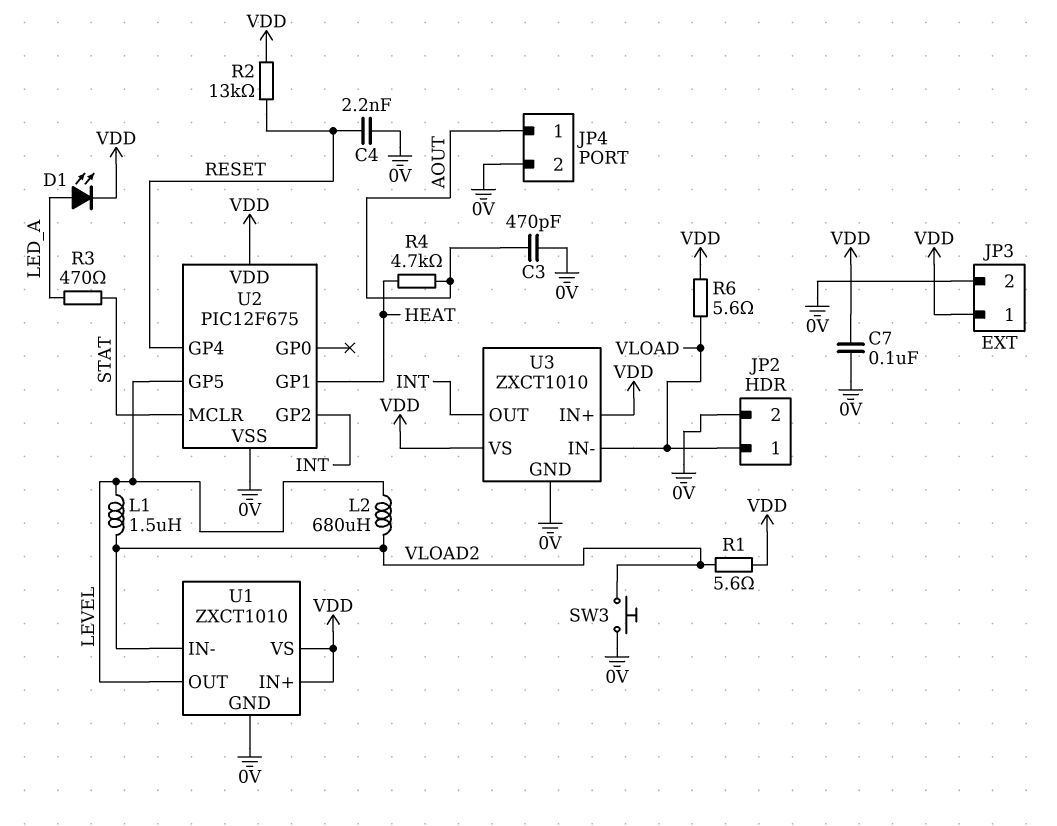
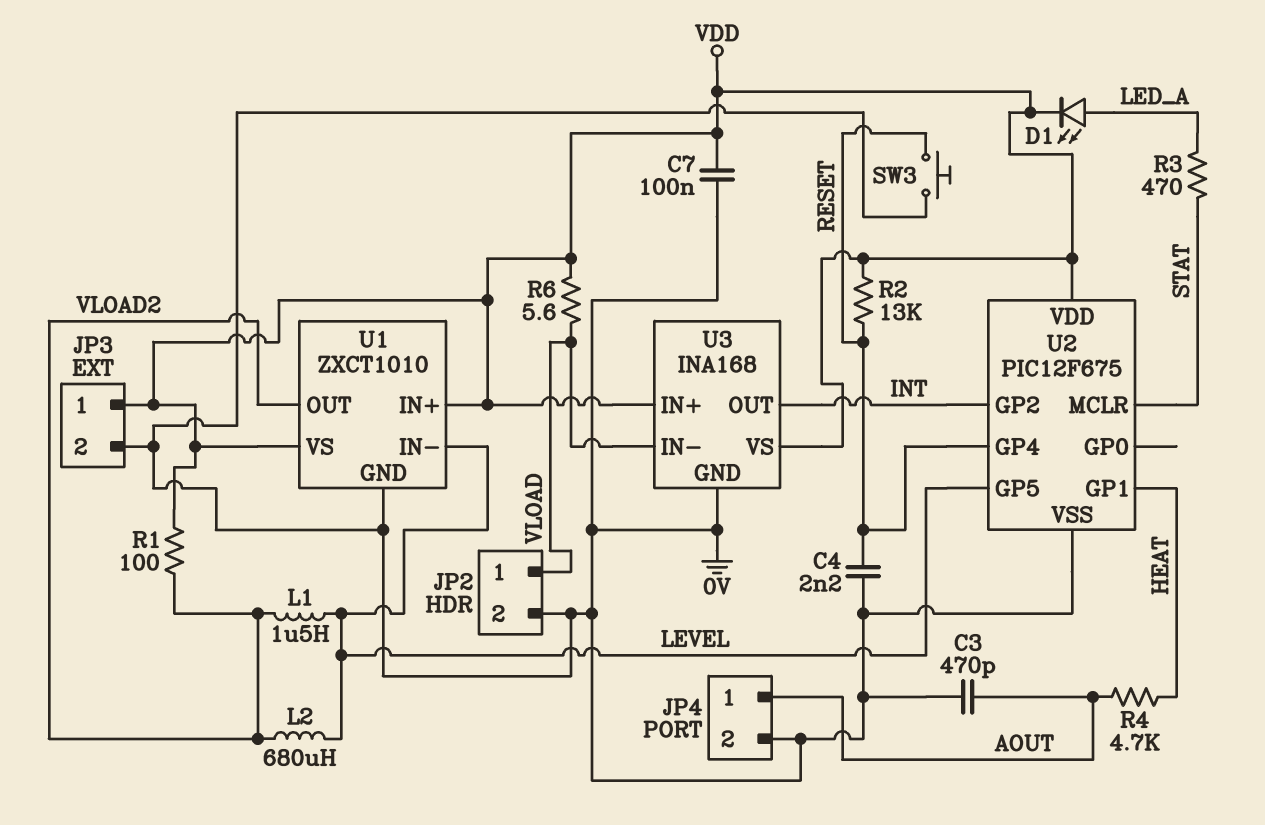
R1: 5.6 (VDD, VLOAD2) -> 100 (VDD, VLOAD2)
SW3: button (0V, VLOAD2) -> button (0V, RESET)
U1 pin IN-: VLOAD2 -> LEVEL
U1 pin OUT: LEVEL -> VLOAD2
U3: ZXCT1010 -> INA168

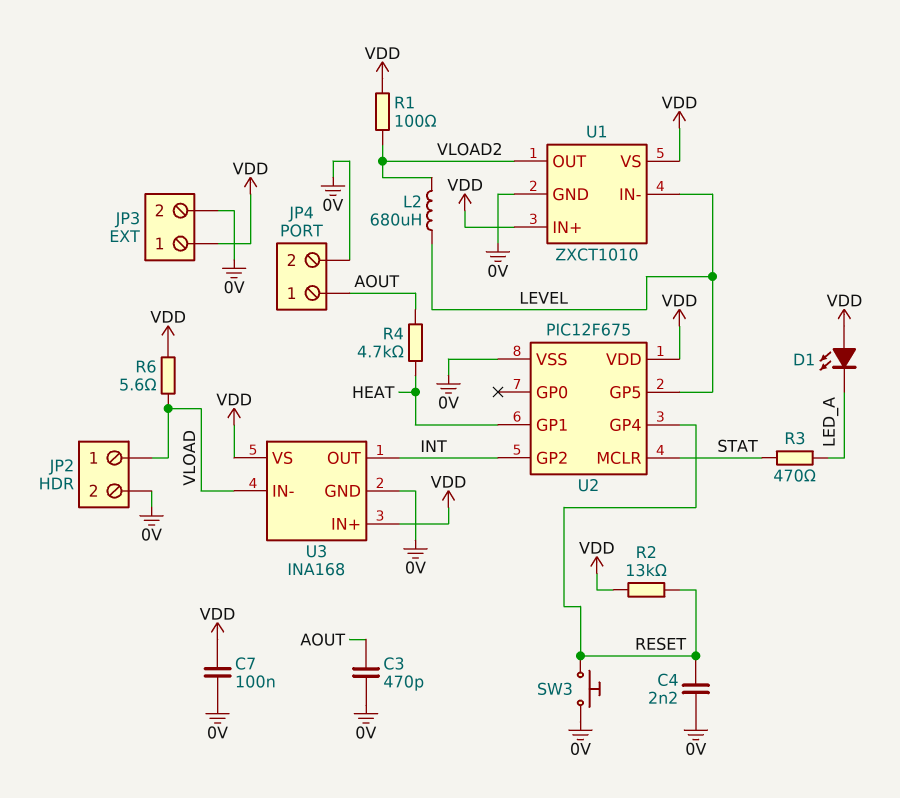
D1: LED (A LED_A, K VDD) -> LED (A VDD, K LED_A)
L1: 1.5uH (LEVEL, VLOAD2) -> none

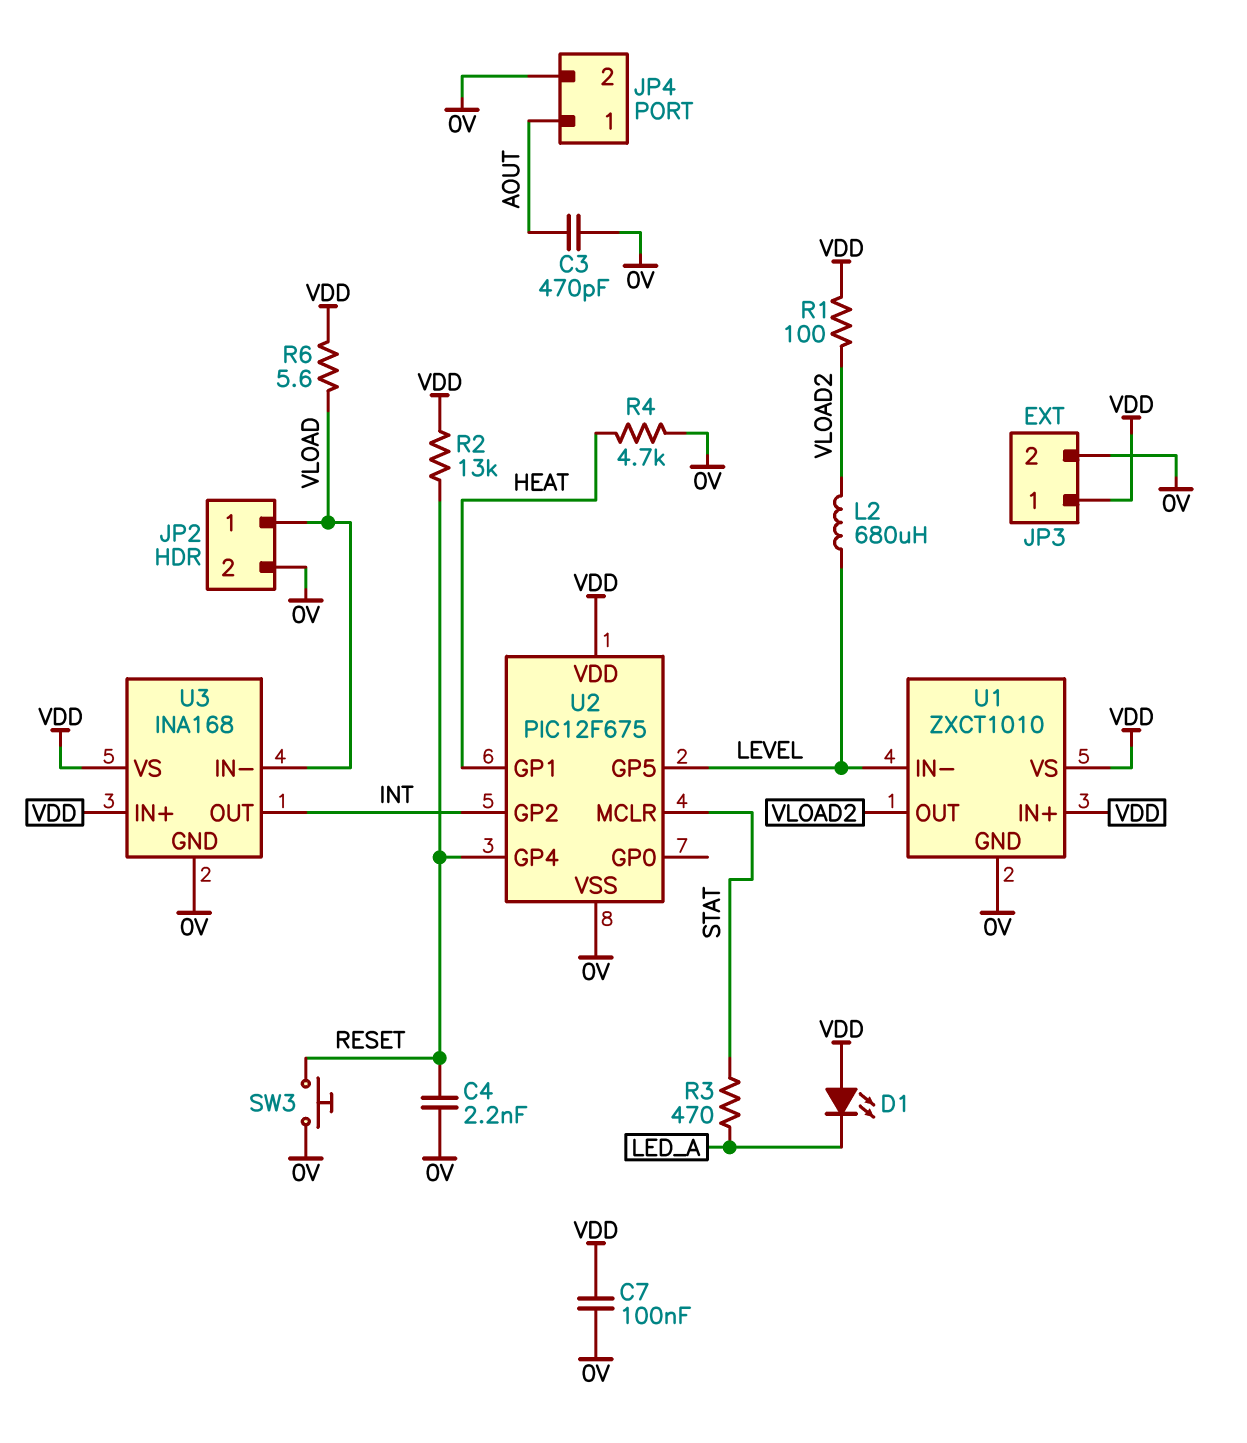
R4: 4.7k (AOUT, HEAT) -> 4.7k (0V, HEAT)

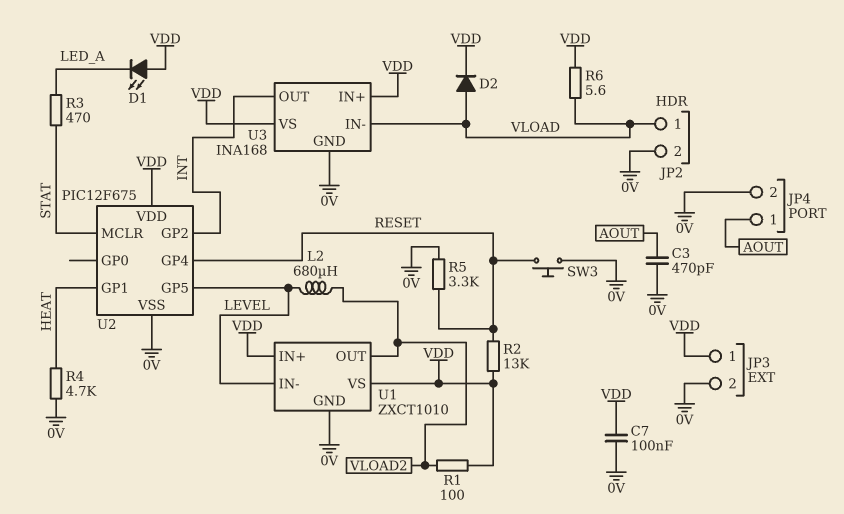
C4: 2.2nF (0V, RESET) -> none
D2: none -> diode (A VLOAD, K VDD)
R5: none -> 3.3k (0V, RESET)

## What to produce
Starting from the line where "L1: 1.5uH (LEVEL, VLOAD2) -> none" appears, copy every line through the end of the material, both ends included, but no pictures.

## Response to the exercise
L1: 1.5uH (LEVEL, VLOAD2) -> none

R4: 4.7k (AOUT, HEAT) -> 4.7k (0V, HEAT)

C4: 2.2nF (0V, RESET) -> none
D2: none -> diode (A VLOAD, K VDD)
R5: none -> 3.3k (0V, RESET)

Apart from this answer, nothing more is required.